**Brief:** Rewrite all of the material below as a numbered list, omitting any blank lines.

* * * * *

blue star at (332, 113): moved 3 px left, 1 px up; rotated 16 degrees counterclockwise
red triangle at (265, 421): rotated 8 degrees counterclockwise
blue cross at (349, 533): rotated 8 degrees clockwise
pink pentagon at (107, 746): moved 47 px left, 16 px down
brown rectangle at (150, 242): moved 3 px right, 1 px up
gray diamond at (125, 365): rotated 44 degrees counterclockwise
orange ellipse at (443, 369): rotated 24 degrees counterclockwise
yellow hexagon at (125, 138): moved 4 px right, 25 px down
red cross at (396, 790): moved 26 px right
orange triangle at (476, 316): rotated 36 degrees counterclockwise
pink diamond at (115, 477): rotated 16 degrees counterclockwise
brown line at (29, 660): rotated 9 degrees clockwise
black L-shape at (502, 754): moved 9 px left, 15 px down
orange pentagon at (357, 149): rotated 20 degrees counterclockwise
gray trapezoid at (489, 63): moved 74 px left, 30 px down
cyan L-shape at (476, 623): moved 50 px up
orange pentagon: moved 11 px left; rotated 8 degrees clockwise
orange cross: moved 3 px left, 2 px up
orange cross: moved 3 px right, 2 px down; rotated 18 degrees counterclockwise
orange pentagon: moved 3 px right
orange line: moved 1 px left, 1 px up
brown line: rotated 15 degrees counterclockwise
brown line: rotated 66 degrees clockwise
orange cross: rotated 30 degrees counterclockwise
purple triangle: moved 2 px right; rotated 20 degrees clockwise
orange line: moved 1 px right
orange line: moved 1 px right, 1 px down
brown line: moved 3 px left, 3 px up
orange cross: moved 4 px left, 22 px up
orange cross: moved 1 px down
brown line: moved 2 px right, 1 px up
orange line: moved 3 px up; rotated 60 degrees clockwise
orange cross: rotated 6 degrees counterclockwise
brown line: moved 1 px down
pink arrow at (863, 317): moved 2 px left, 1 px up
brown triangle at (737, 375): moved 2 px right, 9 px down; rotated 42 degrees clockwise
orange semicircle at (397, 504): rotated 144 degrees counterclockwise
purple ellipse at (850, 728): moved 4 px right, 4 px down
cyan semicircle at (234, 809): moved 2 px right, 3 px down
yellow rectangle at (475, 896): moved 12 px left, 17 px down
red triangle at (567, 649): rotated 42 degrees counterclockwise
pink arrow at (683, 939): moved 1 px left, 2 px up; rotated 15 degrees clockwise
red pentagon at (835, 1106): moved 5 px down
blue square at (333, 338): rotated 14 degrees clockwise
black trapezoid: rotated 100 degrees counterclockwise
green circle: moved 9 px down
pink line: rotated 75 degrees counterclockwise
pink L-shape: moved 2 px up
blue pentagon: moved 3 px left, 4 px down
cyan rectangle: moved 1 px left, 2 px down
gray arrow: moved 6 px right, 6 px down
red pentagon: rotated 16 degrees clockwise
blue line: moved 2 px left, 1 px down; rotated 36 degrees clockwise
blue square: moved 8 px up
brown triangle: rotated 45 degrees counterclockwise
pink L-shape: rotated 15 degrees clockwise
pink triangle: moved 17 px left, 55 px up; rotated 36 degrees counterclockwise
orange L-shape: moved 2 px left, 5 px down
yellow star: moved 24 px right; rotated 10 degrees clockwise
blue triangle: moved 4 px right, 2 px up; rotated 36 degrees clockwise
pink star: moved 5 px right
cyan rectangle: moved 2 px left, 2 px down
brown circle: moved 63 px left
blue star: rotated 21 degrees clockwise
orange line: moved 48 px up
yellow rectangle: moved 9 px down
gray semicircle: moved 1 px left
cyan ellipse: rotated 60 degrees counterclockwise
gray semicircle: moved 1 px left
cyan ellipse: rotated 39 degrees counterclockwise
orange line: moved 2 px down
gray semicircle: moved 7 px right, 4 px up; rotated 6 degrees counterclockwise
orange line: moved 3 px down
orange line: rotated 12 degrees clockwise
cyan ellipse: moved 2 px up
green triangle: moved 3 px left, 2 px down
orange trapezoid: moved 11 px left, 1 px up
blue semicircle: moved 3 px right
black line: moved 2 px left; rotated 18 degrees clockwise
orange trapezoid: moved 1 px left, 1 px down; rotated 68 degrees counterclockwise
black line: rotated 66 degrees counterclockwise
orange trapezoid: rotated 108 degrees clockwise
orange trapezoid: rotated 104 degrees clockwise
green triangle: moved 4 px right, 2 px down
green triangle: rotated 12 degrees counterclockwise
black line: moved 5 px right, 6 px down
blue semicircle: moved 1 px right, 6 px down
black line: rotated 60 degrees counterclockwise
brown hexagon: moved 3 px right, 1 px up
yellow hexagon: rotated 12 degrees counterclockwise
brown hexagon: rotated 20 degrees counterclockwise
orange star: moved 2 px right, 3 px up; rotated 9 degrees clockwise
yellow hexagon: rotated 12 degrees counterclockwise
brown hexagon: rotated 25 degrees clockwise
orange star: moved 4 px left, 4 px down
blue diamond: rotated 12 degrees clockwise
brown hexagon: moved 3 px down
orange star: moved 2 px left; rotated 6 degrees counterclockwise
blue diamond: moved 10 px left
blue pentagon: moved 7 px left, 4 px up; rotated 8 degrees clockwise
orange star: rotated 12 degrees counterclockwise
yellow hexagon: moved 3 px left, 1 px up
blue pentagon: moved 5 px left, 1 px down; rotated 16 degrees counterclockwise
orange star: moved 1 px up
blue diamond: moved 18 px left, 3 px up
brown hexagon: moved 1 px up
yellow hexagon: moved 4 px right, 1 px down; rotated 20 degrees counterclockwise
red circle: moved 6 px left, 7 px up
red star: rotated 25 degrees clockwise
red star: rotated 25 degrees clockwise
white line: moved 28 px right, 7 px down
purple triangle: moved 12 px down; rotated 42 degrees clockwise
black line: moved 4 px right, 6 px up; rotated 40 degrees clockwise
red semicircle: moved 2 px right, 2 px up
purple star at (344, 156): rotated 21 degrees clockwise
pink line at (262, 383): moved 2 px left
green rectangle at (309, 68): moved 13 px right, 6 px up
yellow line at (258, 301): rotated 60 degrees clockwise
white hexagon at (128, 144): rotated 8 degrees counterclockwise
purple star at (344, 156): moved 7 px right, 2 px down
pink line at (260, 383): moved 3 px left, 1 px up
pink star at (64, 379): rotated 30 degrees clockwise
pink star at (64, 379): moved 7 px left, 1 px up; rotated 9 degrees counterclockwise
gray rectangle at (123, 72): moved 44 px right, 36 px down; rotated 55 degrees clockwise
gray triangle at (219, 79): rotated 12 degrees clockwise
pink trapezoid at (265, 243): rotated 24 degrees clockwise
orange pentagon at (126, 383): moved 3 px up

* * * * *

**Expected answer:**
1. blue star at (332, 113): moved 3 px left, 1 px up; rotated 16 degrees counterclockwise
2. red triangle at (265, 421): rotated 8 degrees counterclockwise
3. blue cross at (349, 533): rotated 8 degrees clockwise
4. pink pentagon at (107, 746): moved 47 px left, 16 px down
5. brown rectangle at (150, 242): moved 3 px right, 1 px up
6. gray diamond at (125, 365): rotated 44 degrees counterclockwise
7. orange ellipse at (443, 369): rotated 24 degrees counterclockwise
8. yellow hexagon at (125, 138): moved 4 px right, 25 px down
9. red cross at (396, 790): moved 26 px right
10. orange triangle at (476, 316): rotated 36 degrees counterclockwise
11. pink diamond at (115, 477): rotated 16 degrees counterclockwise
12. brown line at (29, 660): rotated 9 degrees clockwise
13. black L-shape at (502, 754): moved 9 px left, 15 px down
14. orange pentagon at (357, 149): rotated 20 degrees counterclockwise
15. gray trapezoid at (489, 63): moved 74 px left, 30 px down
16. cyan L-shape at (476, 623): moved 50 px up
17. orange pentagon: moved 11 px left; rotated 8 degrees clockwise
18. orange cross: moved 3 px left, 2 px up
19. orange cross: moved 3 px right, 2 px down; rotated 18 degrees counterclockwise
20. orange pentagon: moved 3 px right
21. orange line: moved 1 px left, 1 px up
22. brown line: rotated 15 degrees counterclockwise
23. brown line: rotated 66 degrees clockwise
24. orange cross: rotated 30 degrees counterclockwise
25. purple triangle: moved 2 px right; rotated 20 degrees clockwise
26. orange line: moved 1 px right
27. orange line: moved 1 px right, 1 px down
28. brown line: moved 3 px left, 3 px up
29. orange cross: moved 4 px left, 22 px up
30. orange cross: moved 1 px down
31. brown line: moved 2 px right, 1 px up
32. orange line: moved 3 px up; rotated 60 degrees clockwise
33. orange cross: rotated 6 degrees counterclockwise
34. brown line: moved 1 px down
35. pink arrow at (863, 317): moved 2 px left, 1 px up
36. brown triangle at (737, 375): moved 2 px right, 9 px down; rotated 42 degrees clockwise
37. orange semicircle at (397, 504): rotated 144 degrees counterclockwise
38. purple ellipse at (850, 728): moved 4 px right, 4 px down
39. cyan semicircle at (234, 809): moved 2 px right, 3 px down
40. yellow rectangle at (475, 896): moved 12 px left, 17 px down
41. red triangle at (567, 649): rotated 42 degrees counterclockwise
42. pink arrow at (683, 939): moved 1 px left, 2 px up; rotated 15 degrees clockwise
43. red pentagon at (835, 1106): moved 5 px down
44. blue square at (333, 338): rotated 14 degrees clockwise
45. black trapezoid: rotated 100 degrees counterclockwise
46. green circle: moved 9 px down
47. pink line: rotated 75 degrees counterclockwise
48. pink L-shape: moved 2 px up
49. blue pentagon: moved 3 px left, 4 px down
50. cyan rectangle: moved 1 px left, 2 px down
51. gray arrow: moved 6 px right, 6 px down
52. red pentagon: rotated 16 degrees clockwise
53. blue line: moved 2 px left, 1 px down; rotated 36 degrees clockwise
54. blue square: moved 8 px up
55. brown triangle: rotated 45 degrees counterclockwise
56. pink L-shape: rotated 15 degrees clockwise
57. pink triangle: moved 17 px left, 55 px up; rotated 36 degrees counterclockwise
58. orange L-shape: moved 2 px left, 5 px down
59. yellow star: moved 24 px right; rotated 10 degrees clockwise
60. blue triangle: moved 4 px right, 2 px up; rotated 36 degrees clockwise
61. pink star: moved 5 px right
62. cyan rectangle: moved 2 px left, 2 px down
63. brown circle: moved 63 px left
64. blue star: rotated 21 degrees clockwise
65. orange line: moved 48 px up
66. yellow rectangle: moved 9 px down
67. gray semicircle: moved 1 px left
68. cyan ellipse: rotated 60 degrees counterclockwise
69. gray semicircle: moved 1 px left
70. cyan ellipse: rotated 39 degrees counterclockwise
71. orange line: moved 2 px down
72. gray semicircle: moved 7 px right, 4 px up; rotated 6 degrees counterclockwise
73. orange line: moved 3 px down
74. orange line: rotated 12 degrees clockwise
75. cyan ellipse: moved 2 px up
76. green triangle: moved 3 px left, 2 px down
77. orange trapezoid: moved 11 px left, 1 px up
78. blue semicircle: moved 3 px right
79. black line: moved 2 px left; rotated 18 degrees clockwise
80. orange trapezoid: moved 1 px left, 1 px down; rotated 68 degrees counterclockwise
81. black line: rotated 66 degrees counterclockwise
82. orange trapezoid: rotated 108 degrees clockwise
83. orange trapezoid: rotated 104 degrees clockwise
84. green triangle: moved 4 px right, 2 px down
85. green triangle: rotated 12 degrees counterclockwise
86. black line: moved 5 px right, 6 px down
87. blue semicircle: moved 1 px right, 6 px down
88. black line: rotated 60 degrees counterclockwise
89. brown hexagon: moved 3 px right, 1 px up
90. yellow hexagon: rotated 12 degrees counterclockwise
91. brown hexagon: rotated 20 degrees counterclockwise
92. orange star: moved 2 px right, 3 px up; rotated 9 degrees clockwise
93. yellow hexagon: rotated 12 degrees counterclockwise
94. brown hexagon: rotated 25 degrees clockwise
95. orange star: moved 4 px left, 4 px down
96. blue diamond: rotated 12 degrees clockwise
97. brown hexagon: moved 3 px down
98. orange star: moved 2 px left; rotated 6 degrees counterclockwise
99. blue diamond: moved 10 px left
100. blue pentagon: moved 7 px left, 4 px up; rotated 8 degrees clockwise
101. orange star: rotated 12 degrees counterclockwise
102. yellow hexagon: moved 3 px left, 1 px up
103. blue pentagon: moved 5 px left, 1 px down; rotated 16 degrees counterclockwise
104. orange star: moved 1 px up
105. blue diamond: moved 18 px left, 3 px up
106. brown hexagon: moved 1 px up
107. yellow hexagon: moved 4 px right, 1 px down; rotated 20 degrees counterclockwise
108. red circle: moved 6 px left, 7 px up
109. red star: rotated 25 degrees clockwise
110. red star: rotated 25 degrees clockwise
111. white line: moved 28 px right, 7 px down
112. purple triangle: moved 12 px down; rotated 42 degrees clockwise
113. black line: moved 4 px right, 6 px up; rotated 40 degrees clockwise
114. red semicircle: moved 2 px right, 2 px up
115. purple star at (344, 156): rotated 21 degrees clockwise
116. pink line at (262, 383): moved 2 px left
117. green rectangle at (309, 68): moved 13 px right, 6 px up
118. yellow line at (258, 301): rotated 60 degrees clockwise
119. white hexagon at (128, 144): rotated 8 degrees counterclockwise
120. purple star at (344, 156): moved 7 px right, 2 px down
121. pink line at (260, 383): moved 3 px left, 1 px up
122. pink star at (64, 379): rotated 30 degrees clockwise
123. pink star at (64, 379): moved 7 px left, 1 px up; rotated 9 degrees counterclockwise
124. gray rectangle at (123, 72): moved 44 px right, 36 px down; rotated 55 degrees clockwise
125. gray triangle at (219, 79): rotated 12 degrees clockwise
126. pink trapezoid at (265, 243): rotated 24 degrees clockwise
127. orange pentagon at (126, 383): moved 3 px up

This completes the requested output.